Out of the material that follows, write out exactly the lines from the line with "orange plate B8:D8" to the line with "black brick F5", both ends included, and no others.

= = = = =

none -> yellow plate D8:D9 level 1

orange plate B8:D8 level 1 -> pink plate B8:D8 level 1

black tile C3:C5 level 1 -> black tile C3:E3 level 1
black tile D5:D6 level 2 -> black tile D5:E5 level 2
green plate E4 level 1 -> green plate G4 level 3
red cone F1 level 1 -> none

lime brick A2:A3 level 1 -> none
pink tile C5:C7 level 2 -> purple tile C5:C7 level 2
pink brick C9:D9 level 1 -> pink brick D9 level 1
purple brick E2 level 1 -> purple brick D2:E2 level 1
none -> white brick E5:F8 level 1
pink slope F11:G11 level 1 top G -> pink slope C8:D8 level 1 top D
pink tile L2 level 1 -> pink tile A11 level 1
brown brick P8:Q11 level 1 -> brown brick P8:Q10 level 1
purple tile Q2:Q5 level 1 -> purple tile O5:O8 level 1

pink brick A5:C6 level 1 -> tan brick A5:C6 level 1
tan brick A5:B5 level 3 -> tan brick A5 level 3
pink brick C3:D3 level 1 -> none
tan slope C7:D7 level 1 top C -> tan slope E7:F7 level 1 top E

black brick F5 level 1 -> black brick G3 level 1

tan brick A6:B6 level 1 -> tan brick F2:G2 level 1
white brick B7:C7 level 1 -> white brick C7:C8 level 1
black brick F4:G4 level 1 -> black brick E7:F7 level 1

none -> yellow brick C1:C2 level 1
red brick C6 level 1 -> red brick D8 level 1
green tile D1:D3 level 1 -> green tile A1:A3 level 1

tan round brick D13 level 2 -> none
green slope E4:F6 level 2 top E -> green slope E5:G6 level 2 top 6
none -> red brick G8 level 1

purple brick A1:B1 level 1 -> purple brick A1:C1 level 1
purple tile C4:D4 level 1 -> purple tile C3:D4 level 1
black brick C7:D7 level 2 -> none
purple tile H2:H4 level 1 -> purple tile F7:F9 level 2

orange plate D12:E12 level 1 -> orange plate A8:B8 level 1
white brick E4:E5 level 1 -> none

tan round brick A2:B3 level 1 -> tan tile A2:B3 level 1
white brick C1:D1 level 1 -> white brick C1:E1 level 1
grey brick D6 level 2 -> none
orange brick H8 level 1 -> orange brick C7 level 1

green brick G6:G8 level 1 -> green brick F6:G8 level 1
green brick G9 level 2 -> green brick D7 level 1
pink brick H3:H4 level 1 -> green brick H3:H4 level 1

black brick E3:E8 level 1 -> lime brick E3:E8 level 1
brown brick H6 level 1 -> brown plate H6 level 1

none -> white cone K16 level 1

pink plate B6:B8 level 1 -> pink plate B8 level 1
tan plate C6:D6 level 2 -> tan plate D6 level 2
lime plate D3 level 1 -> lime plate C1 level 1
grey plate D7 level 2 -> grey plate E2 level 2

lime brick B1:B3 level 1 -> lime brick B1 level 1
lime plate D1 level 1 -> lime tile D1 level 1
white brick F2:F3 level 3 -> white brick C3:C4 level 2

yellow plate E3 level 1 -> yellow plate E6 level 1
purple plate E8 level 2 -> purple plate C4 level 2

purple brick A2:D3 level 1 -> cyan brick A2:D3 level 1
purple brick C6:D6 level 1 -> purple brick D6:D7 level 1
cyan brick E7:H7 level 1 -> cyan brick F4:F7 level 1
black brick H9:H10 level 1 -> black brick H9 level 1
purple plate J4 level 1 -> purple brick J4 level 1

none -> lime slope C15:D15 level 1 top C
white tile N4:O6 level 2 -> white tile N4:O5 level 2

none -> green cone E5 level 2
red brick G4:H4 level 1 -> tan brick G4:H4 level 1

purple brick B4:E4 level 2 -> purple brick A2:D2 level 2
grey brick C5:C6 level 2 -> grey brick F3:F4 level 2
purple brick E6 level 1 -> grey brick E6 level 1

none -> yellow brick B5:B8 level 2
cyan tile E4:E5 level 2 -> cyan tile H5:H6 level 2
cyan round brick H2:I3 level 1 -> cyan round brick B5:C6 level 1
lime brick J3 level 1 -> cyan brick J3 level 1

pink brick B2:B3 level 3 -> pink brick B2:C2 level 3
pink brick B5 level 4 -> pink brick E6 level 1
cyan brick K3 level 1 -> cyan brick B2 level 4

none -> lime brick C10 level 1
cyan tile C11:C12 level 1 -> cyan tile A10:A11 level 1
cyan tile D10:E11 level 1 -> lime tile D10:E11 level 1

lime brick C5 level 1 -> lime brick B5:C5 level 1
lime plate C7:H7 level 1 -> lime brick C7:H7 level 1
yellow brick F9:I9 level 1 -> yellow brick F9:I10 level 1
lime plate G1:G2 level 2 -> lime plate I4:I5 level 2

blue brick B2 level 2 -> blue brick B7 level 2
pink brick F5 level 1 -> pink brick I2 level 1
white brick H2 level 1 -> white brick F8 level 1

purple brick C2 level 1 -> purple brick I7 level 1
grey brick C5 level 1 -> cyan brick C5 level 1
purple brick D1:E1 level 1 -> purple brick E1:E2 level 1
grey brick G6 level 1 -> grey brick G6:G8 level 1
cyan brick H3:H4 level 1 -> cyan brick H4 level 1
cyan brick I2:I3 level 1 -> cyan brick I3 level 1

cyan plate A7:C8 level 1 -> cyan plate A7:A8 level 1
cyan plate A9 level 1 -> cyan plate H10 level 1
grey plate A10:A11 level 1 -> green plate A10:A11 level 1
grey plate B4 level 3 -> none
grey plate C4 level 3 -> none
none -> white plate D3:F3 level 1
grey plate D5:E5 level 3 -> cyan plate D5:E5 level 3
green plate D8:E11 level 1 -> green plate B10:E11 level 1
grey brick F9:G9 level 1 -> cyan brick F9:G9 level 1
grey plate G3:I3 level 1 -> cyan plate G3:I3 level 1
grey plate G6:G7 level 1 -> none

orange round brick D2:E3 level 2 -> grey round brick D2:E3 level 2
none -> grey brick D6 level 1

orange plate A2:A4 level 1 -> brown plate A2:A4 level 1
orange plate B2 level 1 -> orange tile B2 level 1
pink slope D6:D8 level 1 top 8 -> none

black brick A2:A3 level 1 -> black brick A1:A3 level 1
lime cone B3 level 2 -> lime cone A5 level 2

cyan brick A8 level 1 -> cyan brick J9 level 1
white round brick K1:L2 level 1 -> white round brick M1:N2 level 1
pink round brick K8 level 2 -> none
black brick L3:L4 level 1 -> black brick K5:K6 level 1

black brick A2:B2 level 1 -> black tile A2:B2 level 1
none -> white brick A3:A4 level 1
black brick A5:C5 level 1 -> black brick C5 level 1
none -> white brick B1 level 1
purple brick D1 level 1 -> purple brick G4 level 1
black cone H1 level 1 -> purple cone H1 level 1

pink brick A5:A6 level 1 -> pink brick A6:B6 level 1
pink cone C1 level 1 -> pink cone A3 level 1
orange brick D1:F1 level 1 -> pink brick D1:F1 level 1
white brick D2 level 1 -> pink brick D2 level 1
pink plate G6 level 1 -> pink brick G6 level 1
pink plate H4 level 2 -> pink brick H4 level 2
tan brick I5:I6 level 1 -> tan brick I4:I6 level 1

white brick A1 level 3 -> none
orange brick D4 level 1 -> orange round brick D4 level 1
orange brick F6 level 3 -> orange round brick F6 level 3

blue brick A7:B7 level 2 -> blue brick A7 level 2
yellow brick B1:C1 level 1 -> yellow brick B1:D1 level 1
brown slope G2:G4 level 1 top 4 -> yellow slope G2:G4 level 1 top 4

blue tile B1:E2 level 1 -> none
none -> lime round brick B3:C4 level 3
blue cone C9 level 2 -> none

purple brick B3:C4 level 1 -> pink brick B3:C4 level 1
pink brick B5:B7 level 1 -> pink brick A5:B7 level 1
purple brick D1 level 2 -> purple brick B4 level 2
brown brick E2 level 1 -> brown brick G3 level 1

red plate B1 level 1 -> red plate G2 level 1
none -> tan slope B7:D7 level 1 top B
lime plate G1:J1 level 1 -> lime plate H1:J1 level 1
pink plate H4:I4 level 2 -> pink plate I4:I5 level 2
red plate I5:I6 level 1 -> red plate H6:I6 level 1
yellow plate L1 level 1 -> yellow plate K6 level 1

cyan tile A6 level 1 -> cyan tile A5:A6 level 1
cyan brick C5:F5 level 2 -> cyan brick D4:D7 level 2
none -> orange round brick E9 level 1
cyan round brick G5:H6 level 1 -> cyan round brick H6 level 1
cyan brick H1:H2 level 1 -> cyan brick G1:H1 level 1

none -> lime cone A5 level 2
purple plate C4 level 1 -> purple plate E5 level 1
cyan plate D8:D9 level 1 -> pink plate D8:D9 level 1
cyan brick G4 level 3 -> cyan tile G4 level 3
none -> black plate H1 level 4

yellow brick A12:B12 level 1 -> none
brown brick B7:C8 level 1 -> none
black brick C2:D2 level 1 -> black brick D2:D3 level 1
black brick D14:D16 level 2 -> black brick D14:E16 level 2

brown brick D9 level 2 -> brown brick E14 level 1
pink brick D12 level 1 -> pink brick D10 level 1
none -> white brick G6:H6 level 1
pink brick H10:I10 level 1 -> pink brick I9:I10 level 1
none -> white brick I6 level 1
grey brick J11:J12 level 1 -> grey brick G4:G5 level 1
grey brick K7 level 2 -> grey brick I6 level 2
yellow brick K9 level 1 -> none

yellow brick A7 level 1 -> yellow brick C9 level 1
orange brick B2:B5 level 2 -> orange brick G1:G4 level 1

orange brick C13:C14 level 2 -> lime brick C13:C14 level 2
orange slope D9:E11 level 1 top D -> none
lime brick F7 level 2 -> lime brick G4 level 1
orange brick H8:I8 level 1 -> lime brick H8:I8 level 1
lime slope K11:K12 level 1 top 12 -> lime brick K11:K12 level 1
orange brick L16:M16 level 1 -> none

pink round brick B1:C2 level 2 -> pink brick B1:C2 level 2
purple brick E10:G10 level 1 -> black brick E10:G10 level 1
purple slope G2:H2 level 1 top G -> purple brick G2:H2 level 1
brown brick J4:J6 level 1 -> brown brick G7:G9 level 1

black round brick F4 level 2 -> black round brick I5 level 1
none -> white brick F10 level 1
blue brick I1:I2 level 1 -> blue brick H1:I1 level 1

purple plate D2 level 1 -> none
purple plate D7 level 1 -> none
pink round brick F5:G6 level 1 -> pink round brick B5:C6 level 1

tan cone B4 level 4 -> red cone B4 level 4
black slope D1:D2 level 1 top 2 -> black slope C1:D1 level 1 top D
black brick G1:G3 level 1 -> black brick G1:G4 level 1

= = = = =

◆ **Answer area**
orange plate B8:D8 level 1 -> pink plate B8:D8 level 1

black tile C3:C5 level 1 -> black tile C3:E3 level 1
black tile D5:D6 level 2 -> black tile D5:E5 level 2
green plate E4 level 1 -> green plate G4 level 3
red cone F1 level 1 -> none

lime brick A2:A3 level 1 -> none
pink tile C5:C7 level 2 -> purple tile C5:C7 level 2
pink brick C9:D9 level 1 -> pink brick D9 level 1
purple brick E2 level 1 -> purple brick D2:E2 level 1
none -> white brick E5:F8 level 1
pink slope F11:G11 level 1 top G -> pink slope C8:D8 level 1 top D
pink tile L2 level 1 -> pink tile A11 level 1
brown brick P8:Q11 level 1 -> brown brick P8:Q10 level 1
purple tile Q2:Q5 level 1 -> purple tile O5:O8 level 1

pink brick A5:C6 level 1 -> tan brick A5:C6 level 1
tan brick A5:B5 level 3 -> tan brick A5 level 3
pink brick C3:D3 level 1 -> none
tan slope C7:D7 level 1 top C -> tan slope E7:F7 level 1 top E

black brick F5 level 1 -> black brick G3 level 1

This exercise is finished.